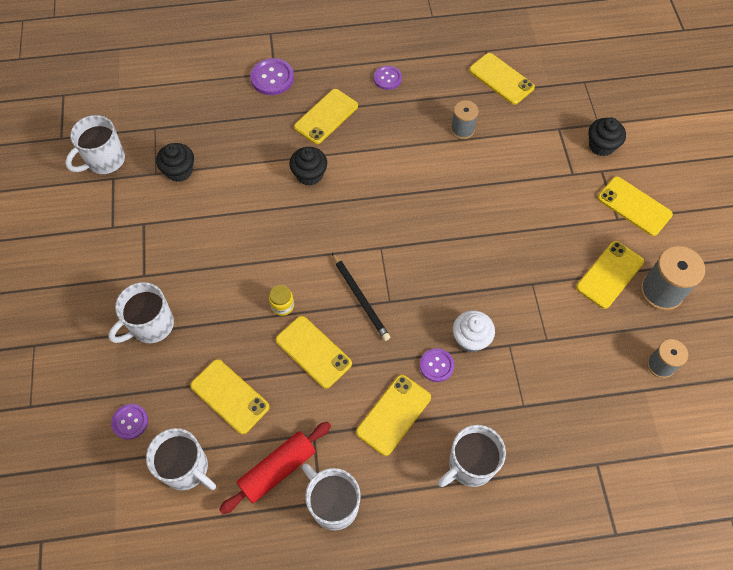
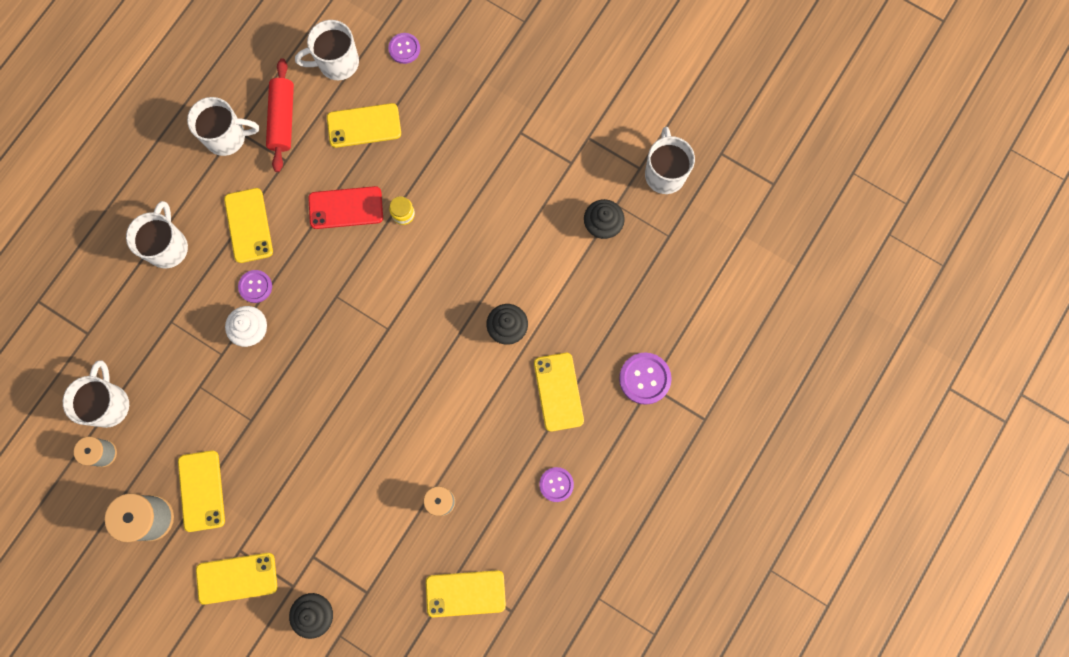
camera: 130 degrees right, 15 degrees up
white mug [108,282,174,343] -> white mug moved to [63,360,129,428]
yellow phone [276,316,352,389] -> red phone [308,186,383,229]
black pencil [332,253,390,341] -> none

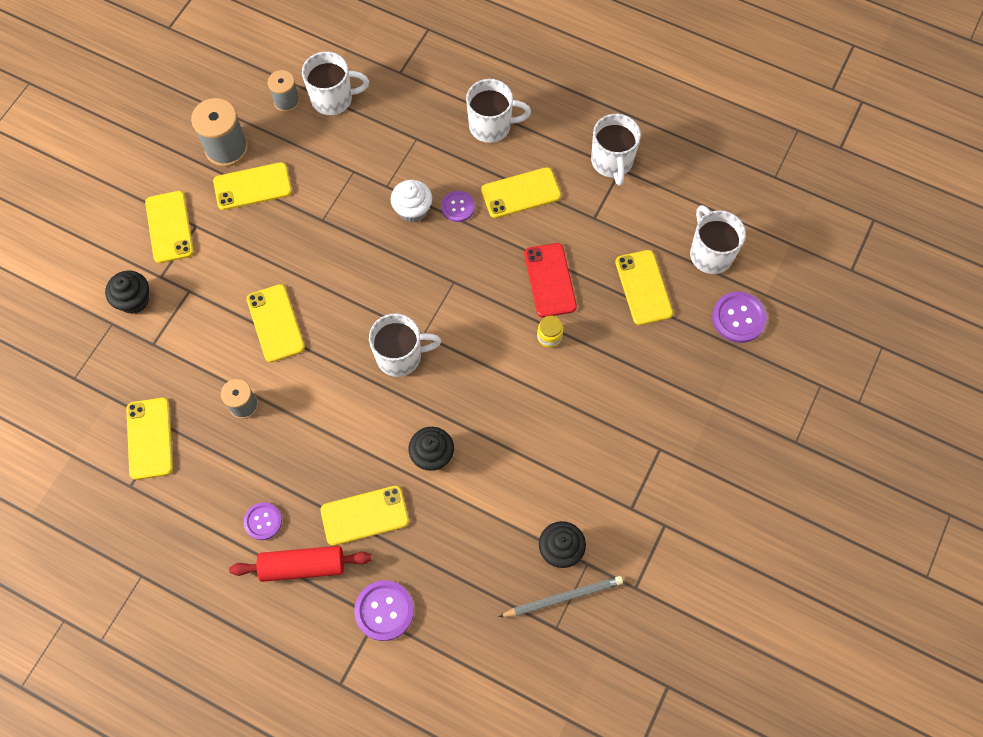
camera: 85 degrees right, 10 degrees down
red rolling pin [266,59,294,172] -> red rolling pin moved to [229,546,372,582]
purple button [388,33,420,64] -> purple button [712,291,767,343], size x1.53
white mug [645,127,695,194] -> white mug moved to [369,313,441,377]
none -> yellow phone [246,284,305,362]
none -> grey pencil [499,576,623,617]

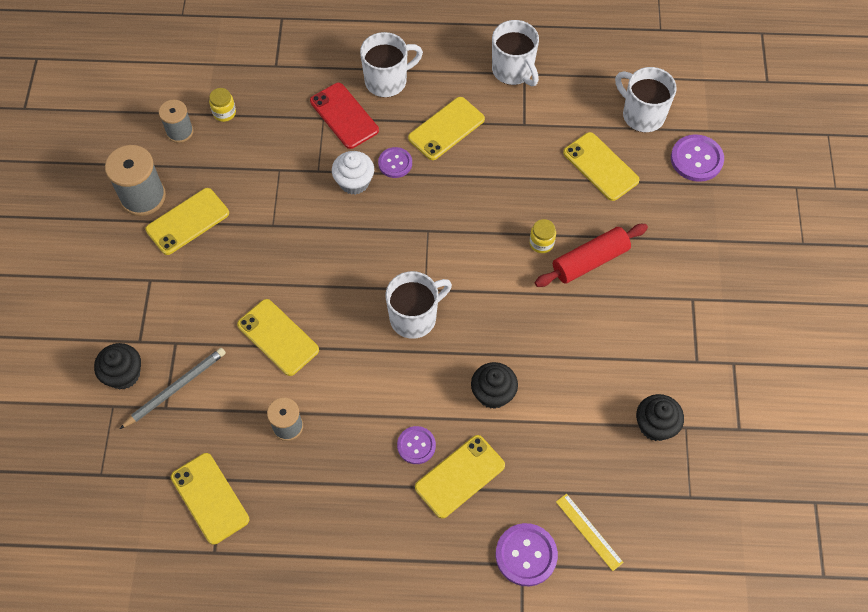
camera: 25 degrees left, 5 degrees down
yellow phone [145,191,194,263] -> none
red rolling pin [229,546,372,582] -> red rolling pin moved to [535,224,648,287]
purple button [244,502,282,540] -> purple button moved to [397,426,436,464]
white mug [302,51,369,115] -> yellow jar [209,88,236,122]
grey pencil [499,576,623,617] -> grey pencil moved to [120,348,226,429]
red phone [524,243,577,317] -> red phone moved to [310,83,379,149]
none -> yellow ruler [556,494,624,571]

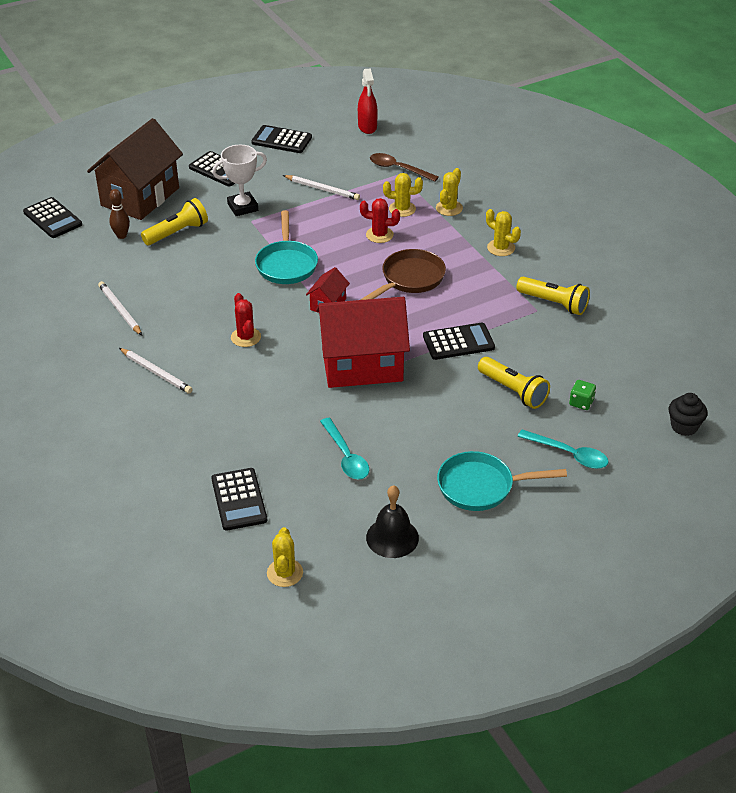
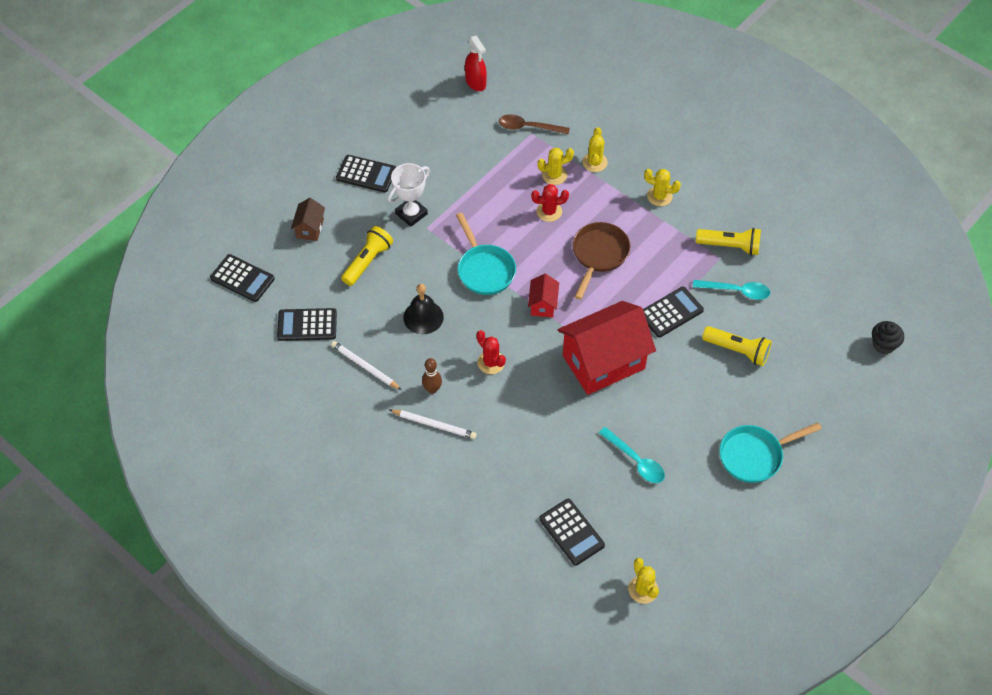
camera: 20 degrees left, 15 degrees up
brown house [87,118,183,220] -> brown house [291,198,325,241], size x0.44
brown bowling pin [109,189,130,239] -> brown bowling pin moved to [422,358,442,394]
black calculator [251,125,312,153] -> black calculator moved to [277,308,337,341]
white pencil [283,175,360,200] -> none
black bell [366,485,419,558] -> black bell moved to [403,284,444,334]
turquoise spoon [517,430,609,469] -> turquoise spoon moved to [693,280,770,300]
green dice [569,380,596,410] -> none

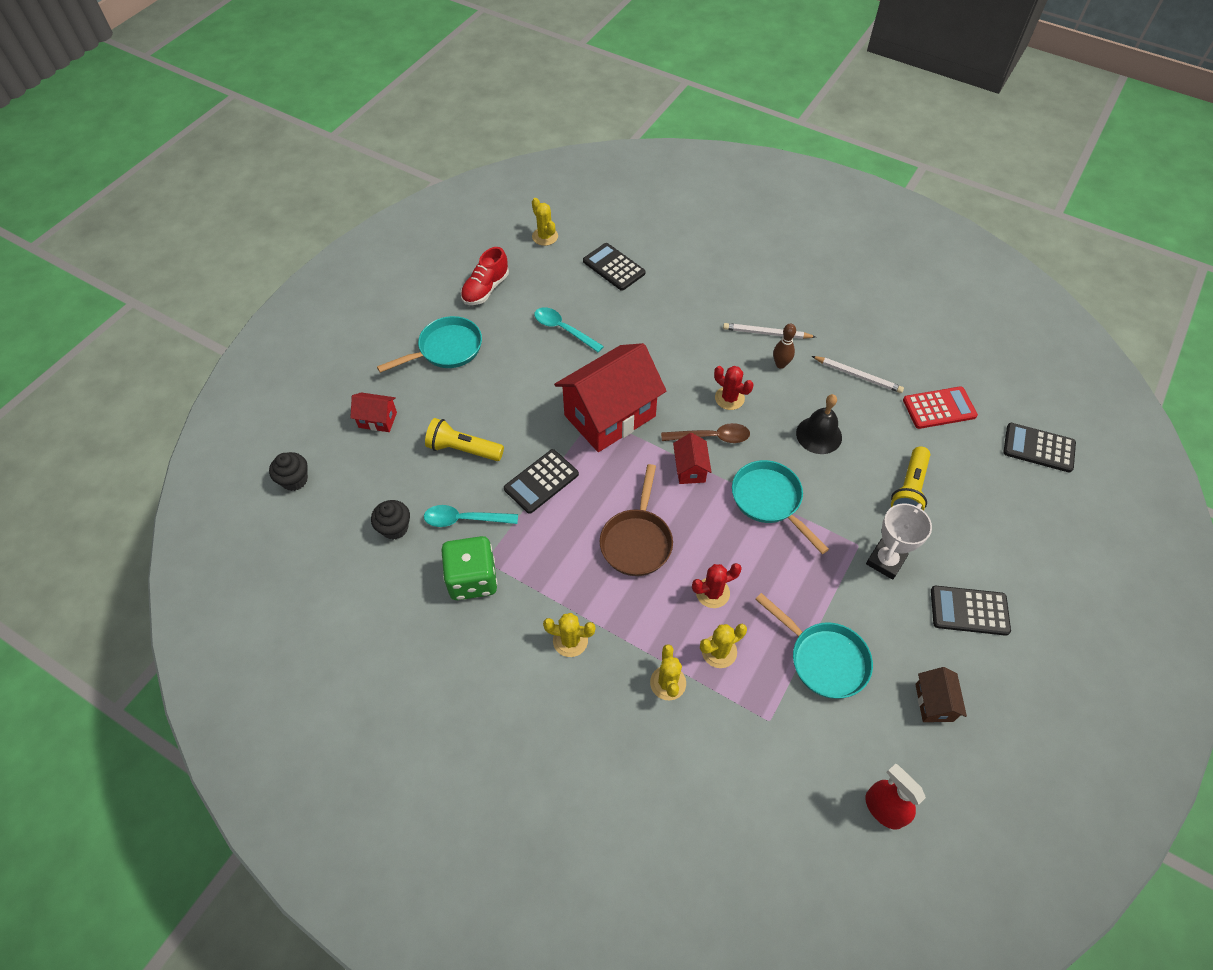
camera: 170 degrees right, 0 degrees up
black calculator [277,308,337,341] -> red calculator [903,387,978,429]
brown house [291,198,325,241] -> brown house moved to [915,667,967,722]
brown spoon [499,114,570,135] -> brown spoon moved to [661,423,750,443]
yellow flashlight [696,228,761,255] -> green dice [441,536,497,600]
none -> red house [350,392,397,432]
none -> black cupcake [371,500,410,540]
none -> red shoe [461,247,509,305]
none -> turquoise pan [755,593,873,699]

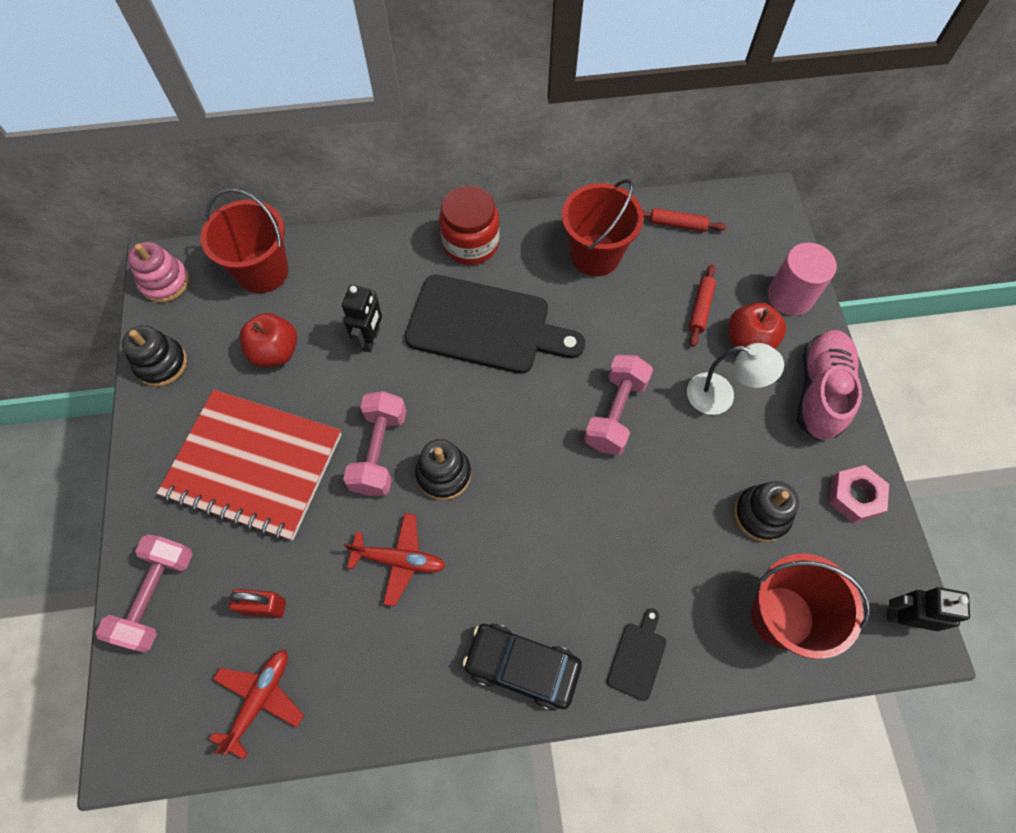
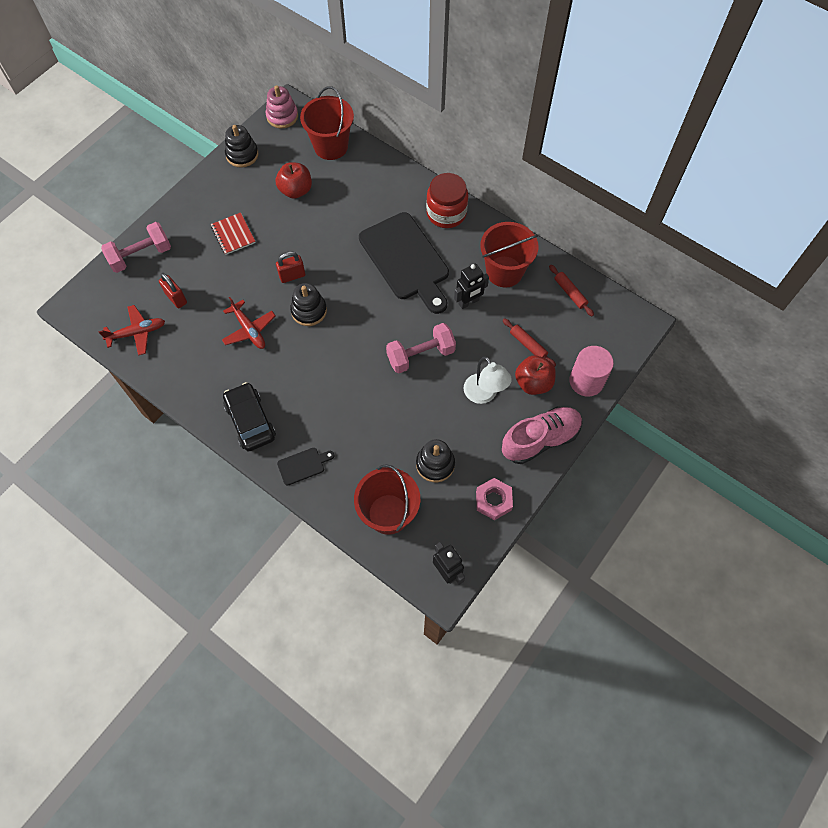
camera: 45 degrees right, 0 degrees up
red notebook [157,390,342,541] -> red notebook [211,213,256,255], size x0.44
black robot [342,285,382,352] -> black robot moved to [454,263,489,309]
pink dumbbell [343,391,407,496] -> red padlock [276,251,305,283]
red rolling pin [689,264,716,347] -> red rolling pin turned 75 degrees clockwise [503,318,556,367]

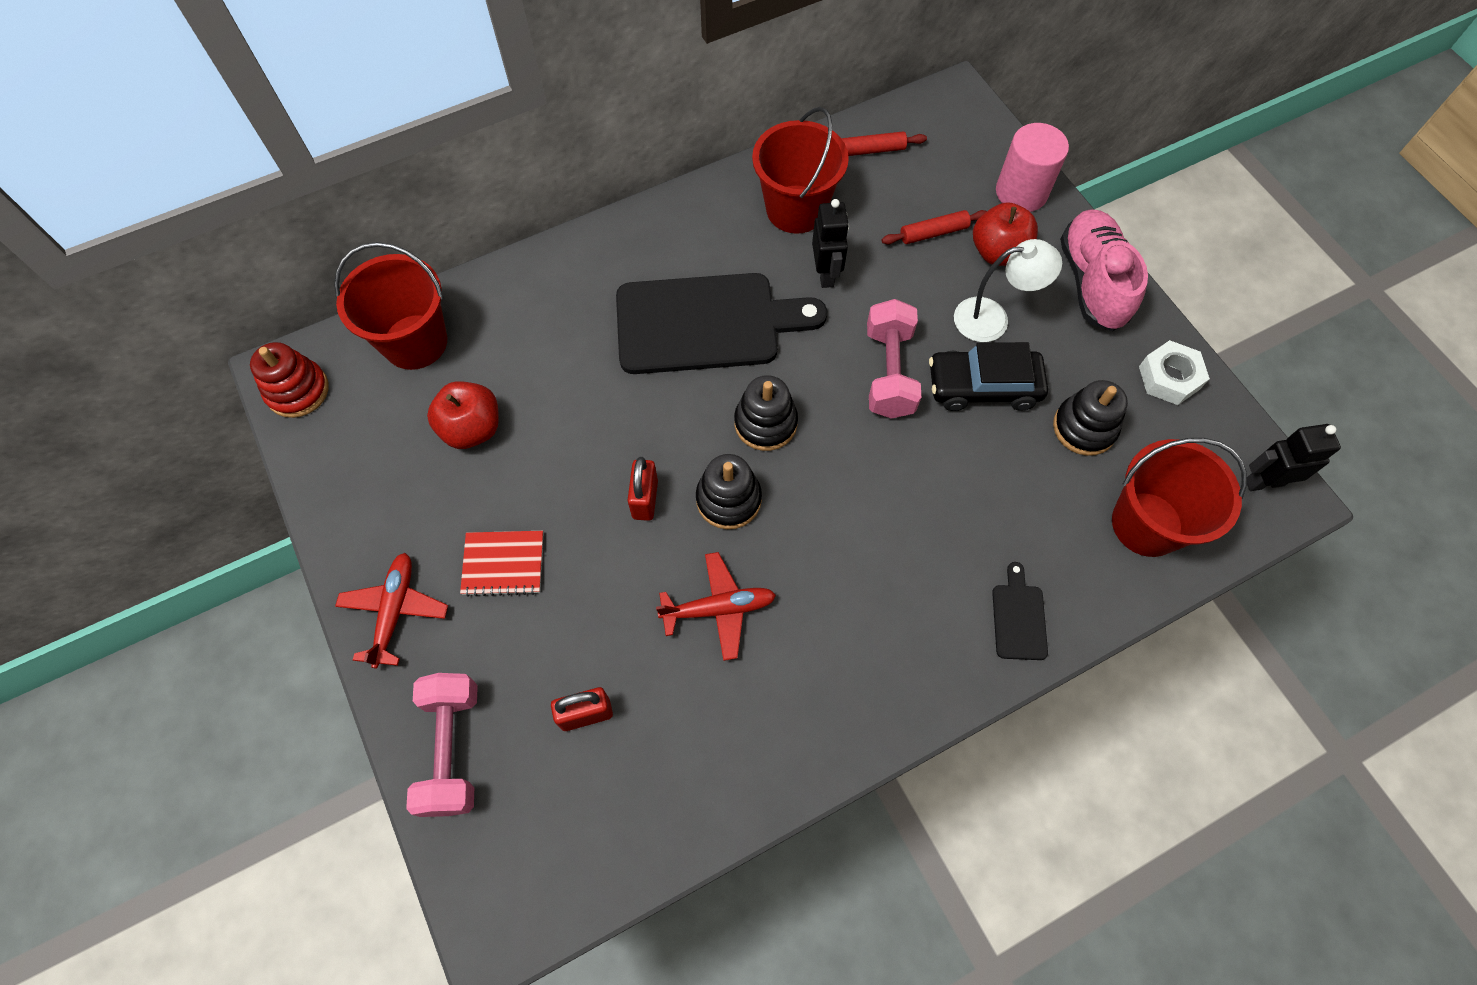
camera: 65 degrees left, 0 degrees up
red plane [98,305,165,356] -> red plane moved to [335,553,448,669]
black car [223,382,276,452] -> black car moved to [929,342,1048,411]
black stacking toy [225,125,259,168] -> black stacking toy moved to [734,375,798,451]
pink stacking toy [266,85,298,128] -> red stacking toy [250,342,329,418]
red jar [426,173,468,228] -> none
pink nut [476,478,513,520] -> white nut [1139,340,1210,405]

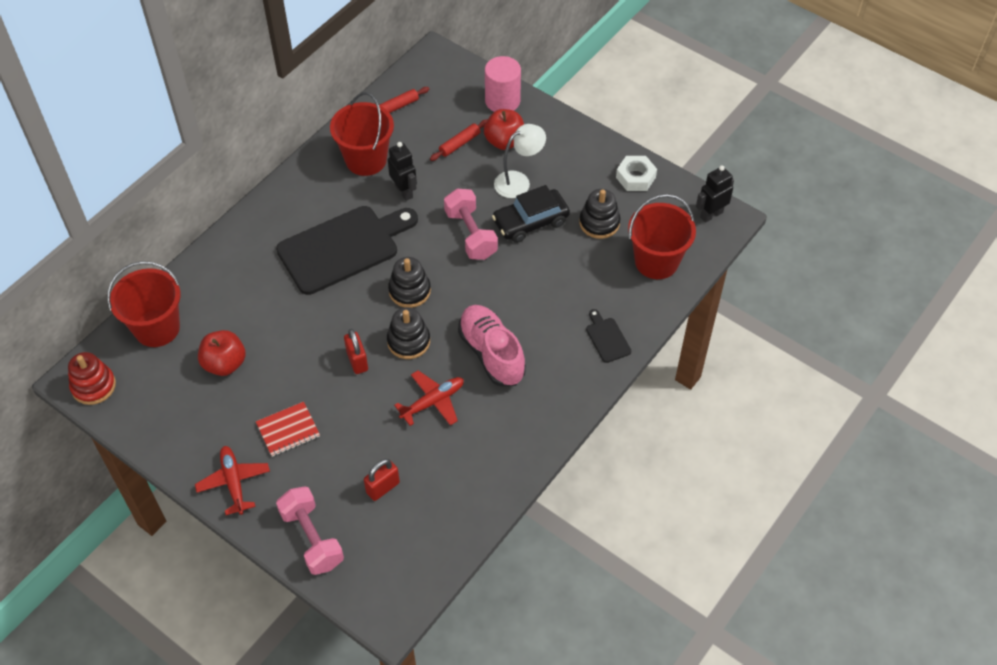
camera: 25 degrees left, 10 degrees down
pink shoe [1060,209,1148,331] -> pink shoe moved to [458,305,526,387]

* * * * * * *

* Problem *
Above is the material; set down exactly its lines from the one containing "purple button [388,33,420,64]" down to the one containing "purple button [244,502,282,540]", both included, leaving out any pictures.

* Written answer *
purple button [388,33,420,64] -> purple button [712,291,767,343], size x1.53
white mug [645,127,695,194] -> white mug moved to [369,313,441,377]
none -> yellow phone [246,284,305,362]
none -> grey pencil [499,576,623,617]

camera: 25 degrees left, 5 degrees down
yellow phone [145,191,194,263] -> none
red rolling pin [229,546,372,582] -> red rolling pin moved to [535,224,648,287]
purple button [244,502,282,540] -> purple button moved to [397,426,436,464]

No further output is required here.